===== GIVEN DATA =====
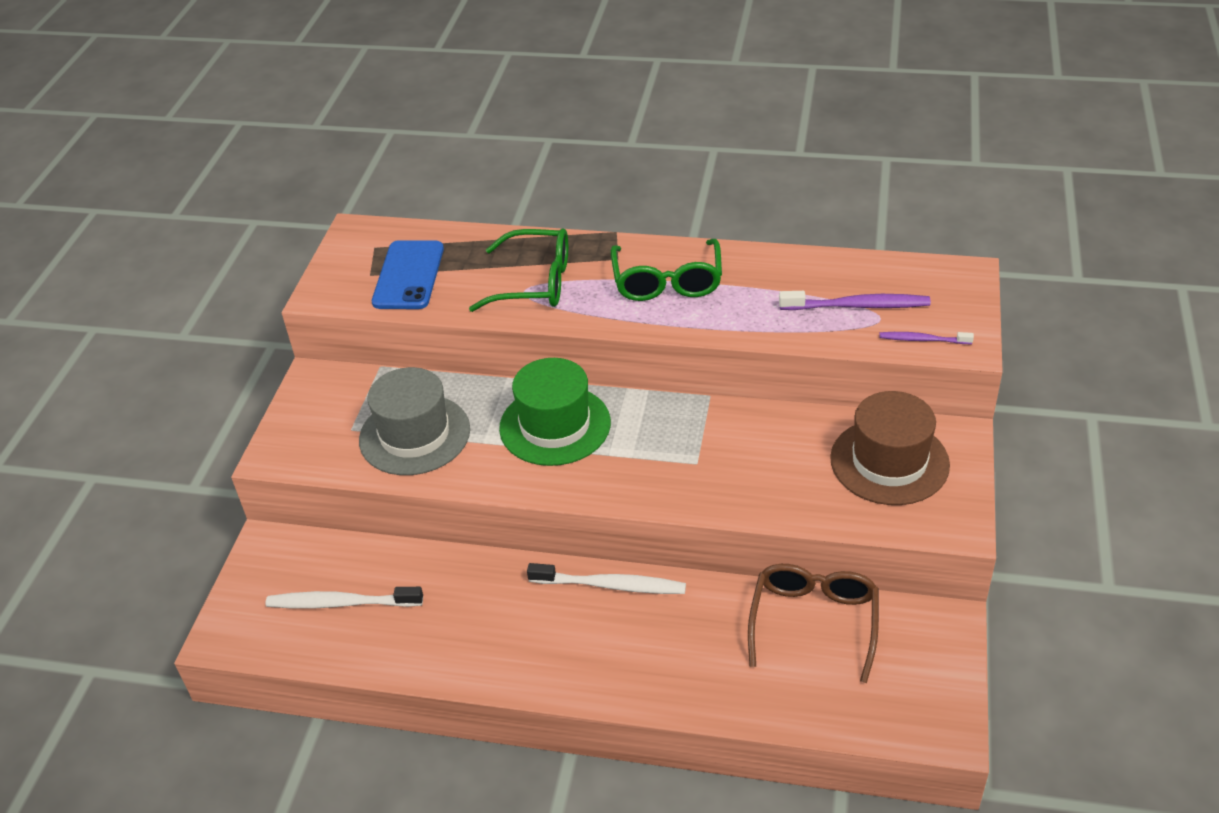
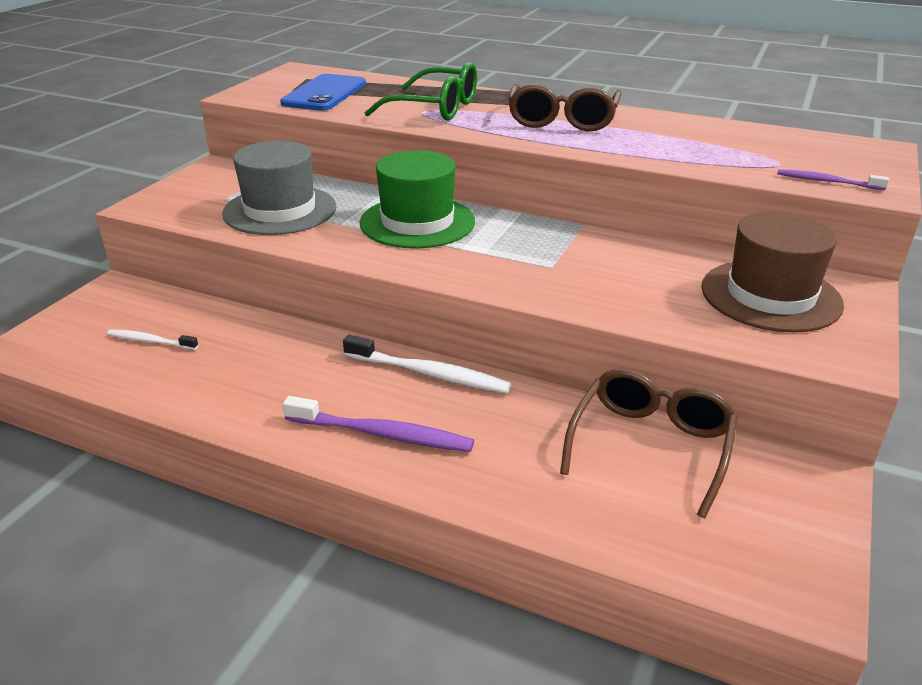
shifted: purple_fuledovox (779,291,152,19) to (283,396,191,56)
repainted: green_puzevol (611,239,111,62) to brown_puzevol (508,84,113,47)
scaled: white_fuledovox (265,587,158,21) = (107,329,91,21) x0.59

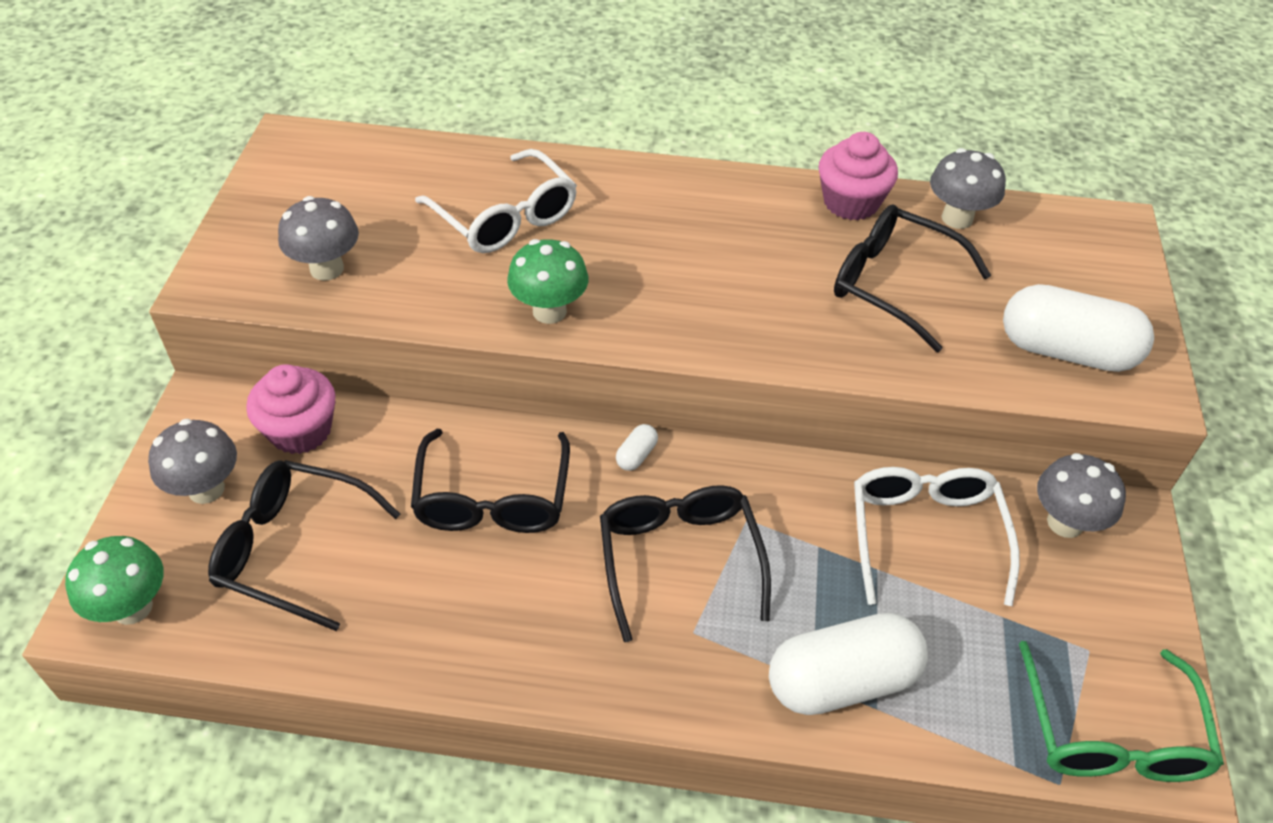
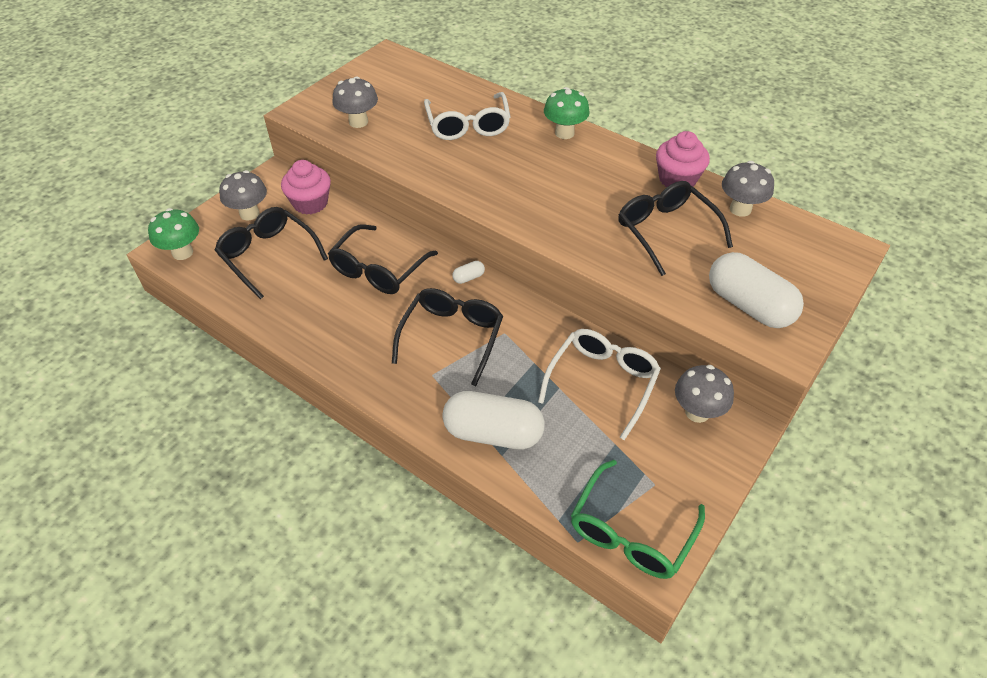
shifted: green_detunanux (507,239,81,85) to (544,87,46,52)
=====
Leave the pictures out and return the rest of the listing exactly.

shifted: purple_fuledovox (779,291,152,19) to (283,396,191,56)
repainted: green_puzevol (611,239,111,62) to brown_puzevol (508,84,113,47)
scaled: white_fuledovox (265,587,158,21) = (107,329,91,21) x0.59

shifted: green_detunanux (507,239,81,85) to (544,87,46,52)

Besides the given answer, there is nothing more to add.